→ What to work on
Could you please reproduce the entries exactly, leaving out any pictures?

Object tracking records:
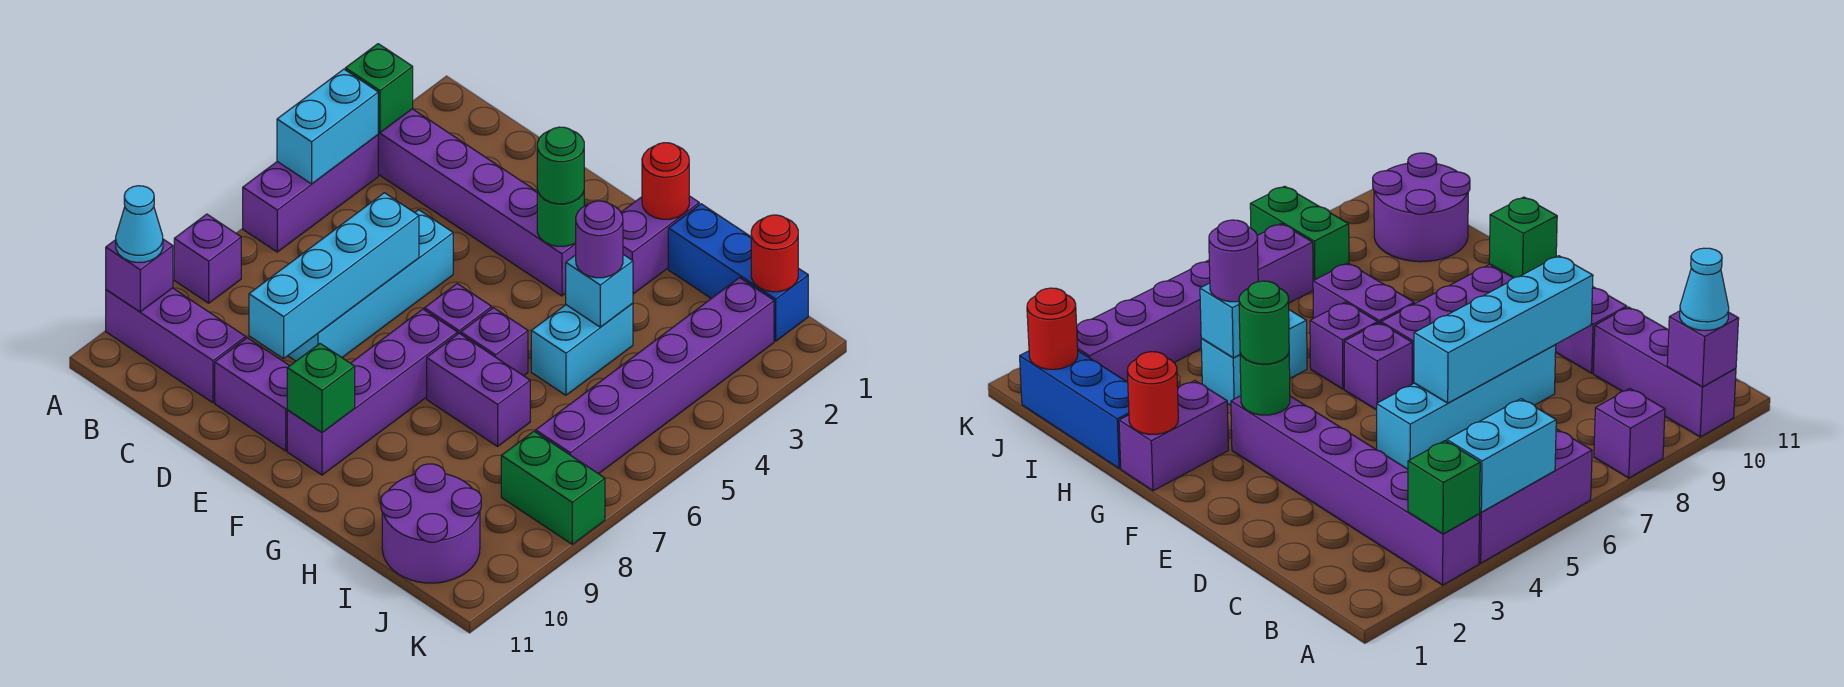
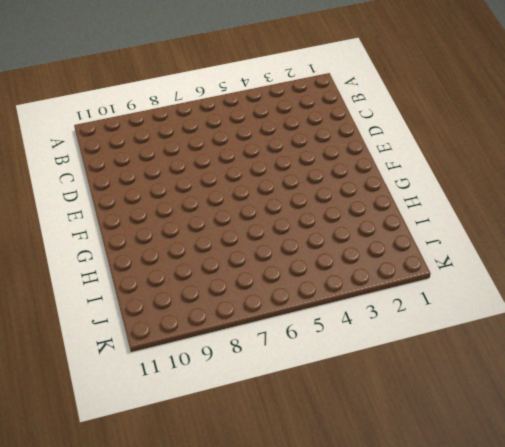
none -> purple 1x6 brick [378,109,576,296]
none -> purple 1x3 brick [243,135,378,252]
none -> purple 1x1 brick [174,214,241,303]

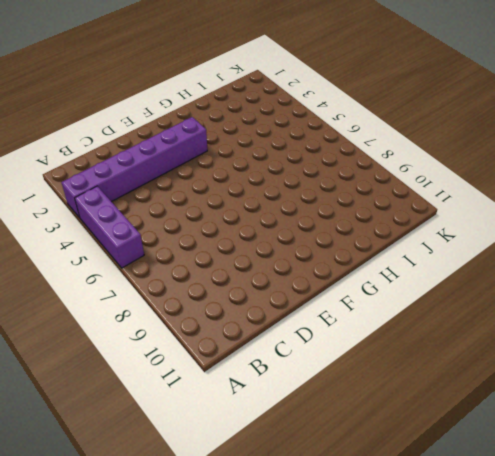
none -> purple 1x1 brick [174,214,241,303]
none -> purple 1x3 brick [106,288,246,403]
none -> cyan 1x4 brick [288,210,453,361]

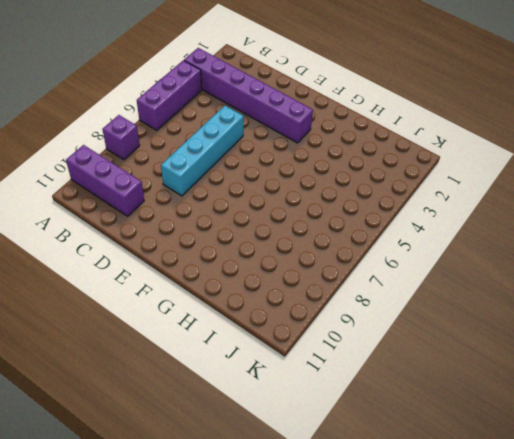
none -> purple 1x2 brick [215,338,289,451]
none -> purple 1x1 brick [424,284,492,334]
none -> purple 1x4 brick [287,309,457,475]

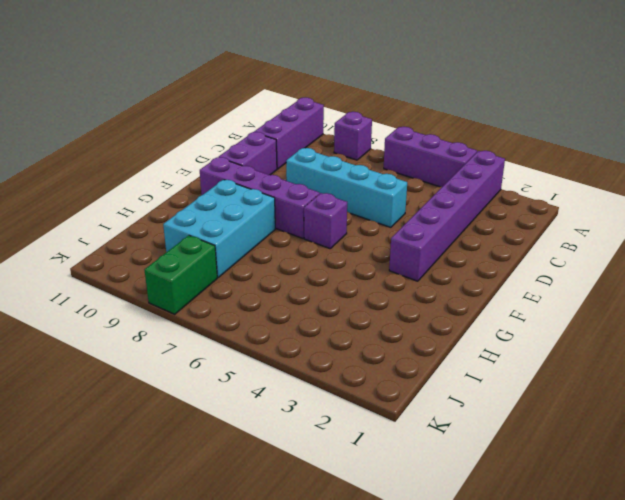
cyan 2x3 brick [163,180,275,277] -> none
none -> purple 1x2 brick [621,196,699,294]
none -> purple 1x1 brick [461,308,528,376]
none -> purple 1x2 brick [427,333,530,446]

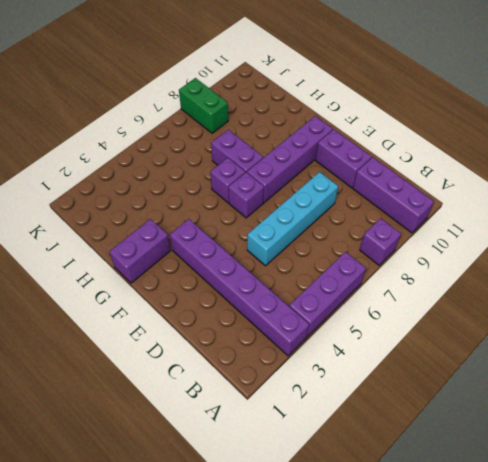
none -> blue 1x3 brick [668,204,808,341]
none -> cyan 1x2 brick [531,303,633,395]
none -> purple 2x2 round brick [381,464,481,583]

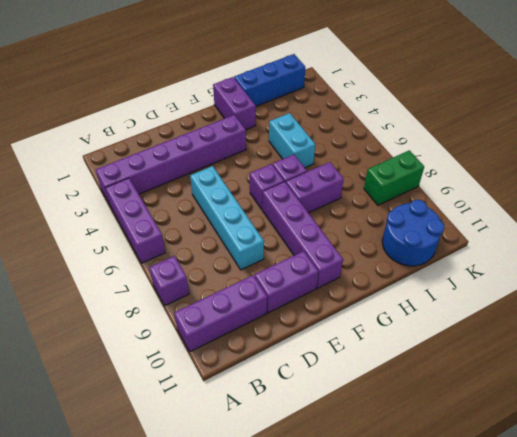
blue 2x2 round brick [382,200,444,266] -> purple 2x2 round brick [381,464,481,583]
none -> purple 1x6 brick [536,278,774,474]
none -> green 1x1 brick [345,44,413,133]
none -> cyan 1x2 brick [277,69,378,184]

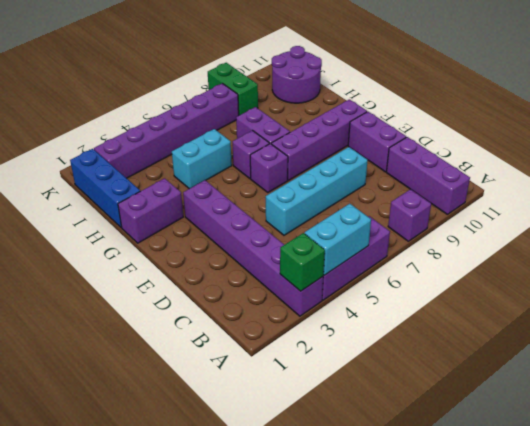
none -> purple 1x1 brick [106,239,173,312]
none -> cyan 1x4 brick [249,193,419,359]
none -> green 1x1 round brick [537,191,584,246]

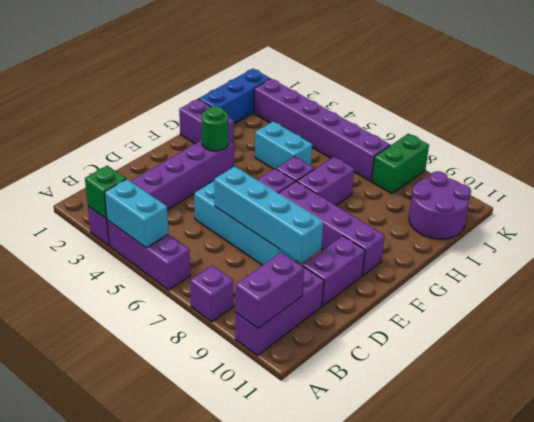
purple 1x2 brick [236,253,304,328] -> purple 1x1 brick [106,239,173,312]
none -> green 1x1 brick [287,344,355,432]
none -> red 1x1 round brick [642,143,689,219]
none -> cyan 1x1 brick [566,255,633,327]

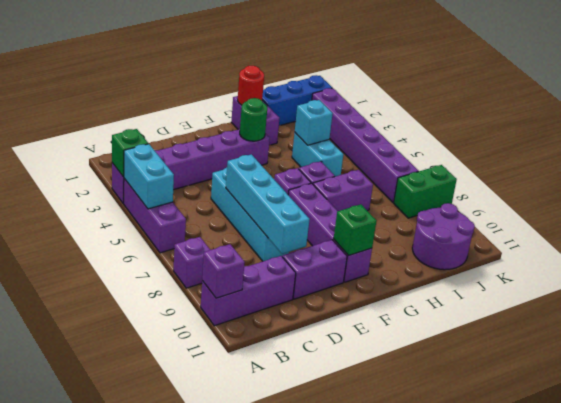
none -> red 1x1 round brick [751,215,798,292]
none -> cyan 1x1 cone [116,186,163,262]
none -> green 1x1 round brick [537,127,584,204]

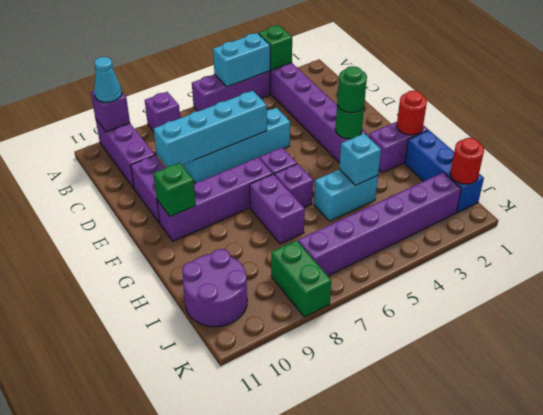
none -> purple 1x1 round brick [576,201,623,278]

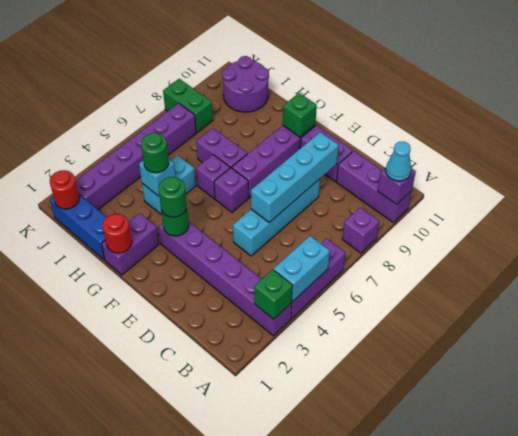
green 1x1 round brick [141,133,169,173] -> purple 1x1 round brick [576,201,623,278]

→ Output of the exercise
none -> purple 1x6 brick [378,109,576,296]
none -> purple 1x3 brick [243,135,378,252]
none -> purple 1x1 brick [174,214,241,303]

none -> purple 1x1 brick [174,214,241,303]
none -> purple 1x3 brick [106,288,246,403]
none -> cyan 1x4 brick [288,210,453,361]

none -> purple 1x2 brick [215,338,289,451]
none -> purple 1x1 brick [424,284,492,334]
none -> purple 1x4 brick [287,309,457,475]

cyan 2x3 brick [163,180,275,277] -> none
none -> purple 1x2 brick [621,196,699,294]
none -> purple 1x1 brick [461,308,528,376]
none -> purple 1x2 brick [427,333,530,446]

none -> blue 1x3 brick [668,204,808,341]
none -> cyan 1x2 brick [531,303,633,395]
none -> purple 2x2 round brick [381,464,481,583]

blue 2x2 round brick [382,200,444,266] -> purple 2x2 round brick [381,464,481,583]
none -> purple 1x6 brick [536,278,774,474]
none -> green 1x1 brick [345,44,413,133]
none -> cyan 1x2 brick [277,69,378,184]

none -> purple 1x1 brick [106,239,173,312]
none -> cyan 1x4 brick [249,193,419,359]
none -> green 1x1 round brick [537,191,584,246]

purple 1x2 brick [236,253,304,328] -> purple 1x1 brick [106,239,173,312]
none -> green 1x1 brick [287,344,355,432]
none -> red 1x1 round brick [642,143,689,219]
none -> cyan 1x1 brick [566,255,633,327]

none -> red 1x1 round brick [751,215,798,292]
none -> cyan 1x1 cone [116,186,163,262]
none -> green 1x1 round brick [537,127,584,204]

none -> purple 1x1 round brick [576,201,623,278]

green 1x1 round brick [141,133,169,173] -> purple 1x1 round brick [576,201,623,278]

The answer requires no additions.